Work instruction: Your task is to print, exactly and only, the lines from the start of the entries below through the line with "right to top centre". Include both ends, but skip the pictures.

Given data:
((

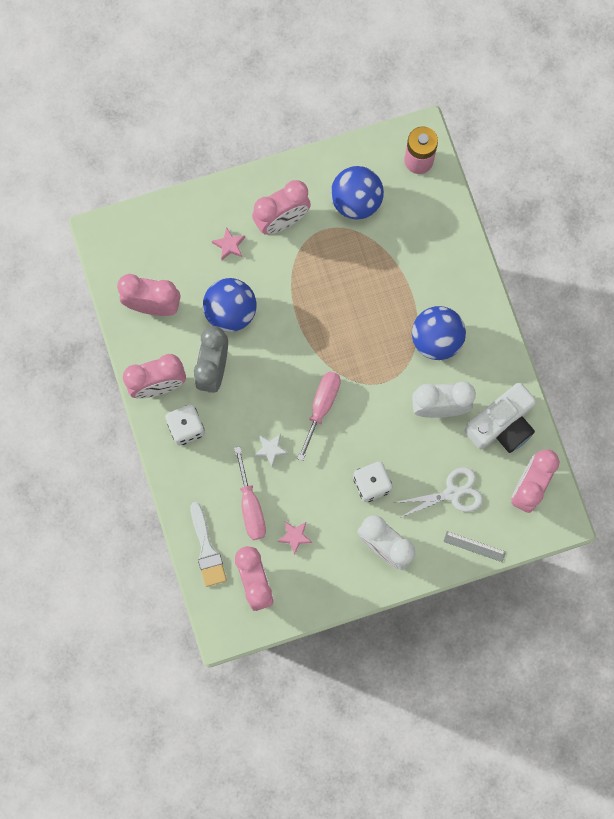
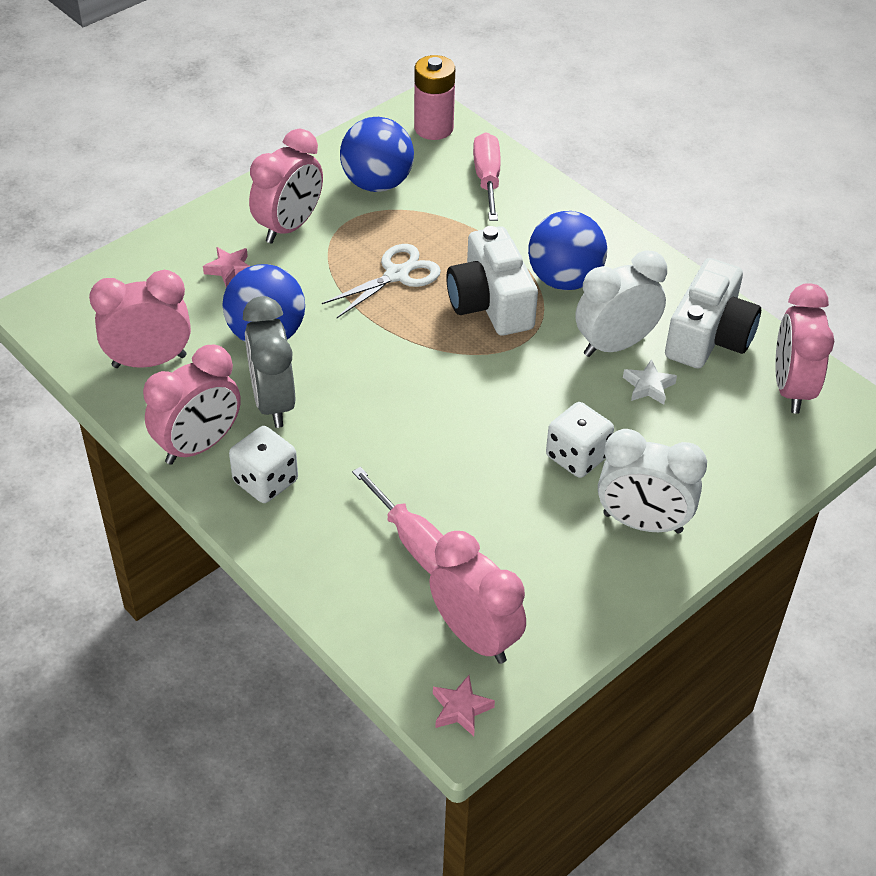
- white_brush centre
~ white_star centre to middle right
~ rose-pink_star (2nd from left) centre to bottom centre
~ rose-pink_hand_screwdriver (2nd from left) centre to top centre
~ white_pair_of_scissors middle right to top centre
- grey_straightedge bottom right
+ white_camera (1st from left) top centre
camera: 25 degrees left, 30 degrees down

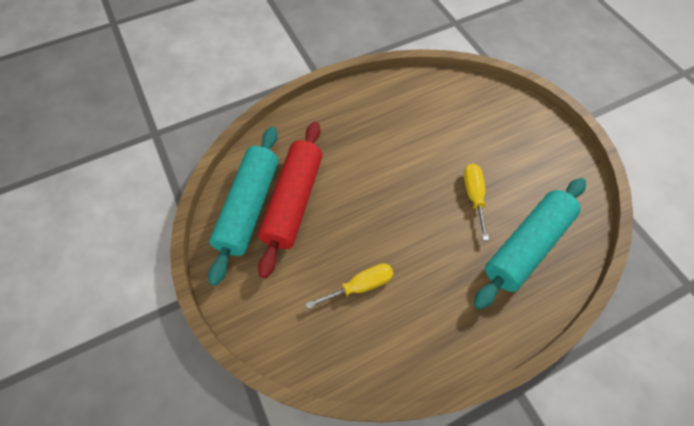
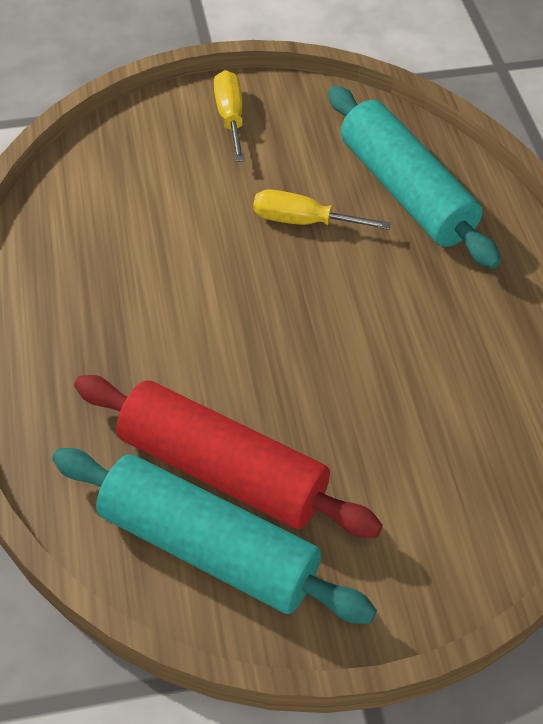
~ golden_hand_screwdriver (1st from left) bottom centre to top centre
camera: 75 degrees left, 10 degrees down

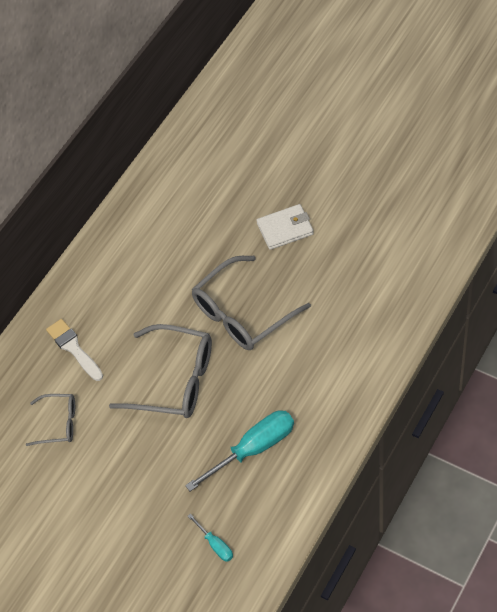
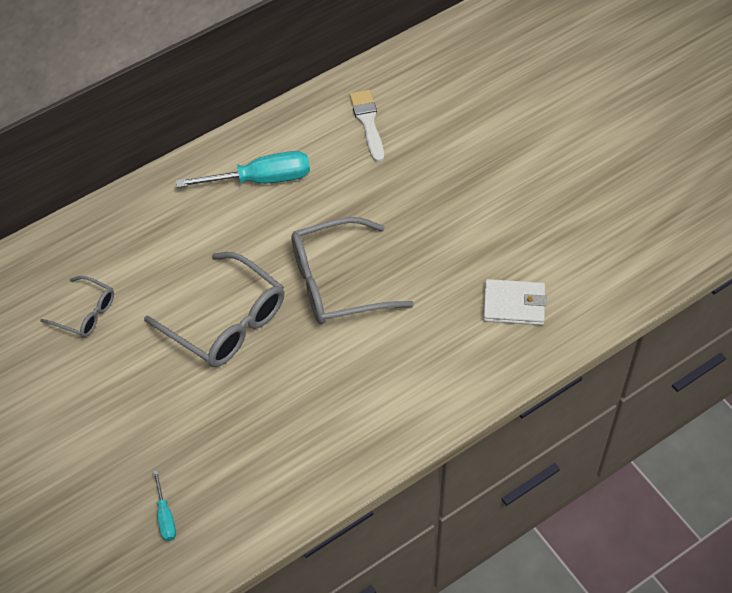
~ white_brush middle left to top centre
~ aqua_hand_screwdriver (2nd from left) bottom centre to top left
~ white_wallet centre to middle right
camera: 20 degrees right, 0 degrees up

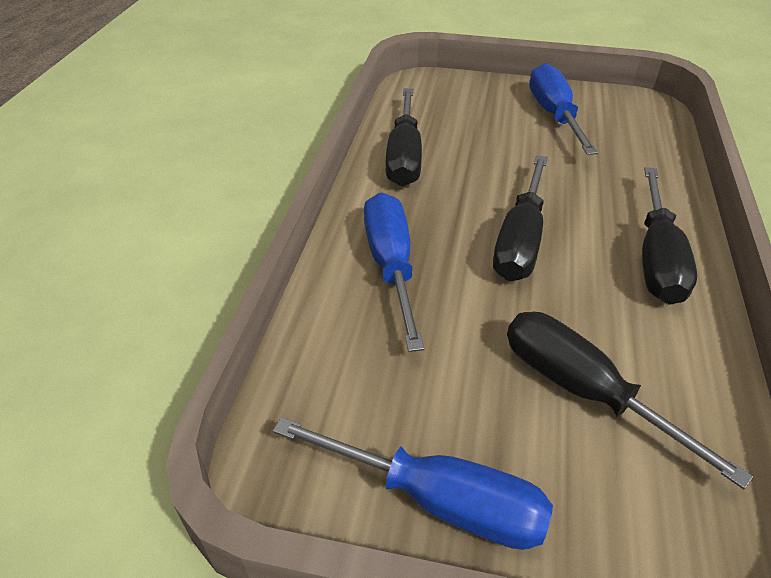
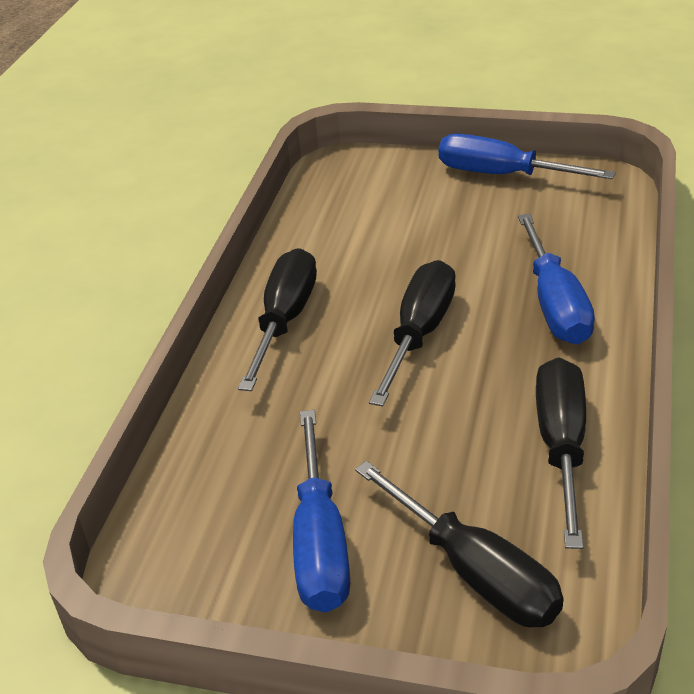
~ black_hand_screwdriver (3rd from left) bottom right to bottom centre
camera: 175 degrees left, 5 degrees down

))

Expected answer:
- white_brush centre
~ white_star centre to middle right
~ rose-pink_star (2nd from left) centre to bottom centre
~ rose-pink_hand_screwdriver (2nd from left) centre to top centre
~ white_pair_of_scissors middle right to top centre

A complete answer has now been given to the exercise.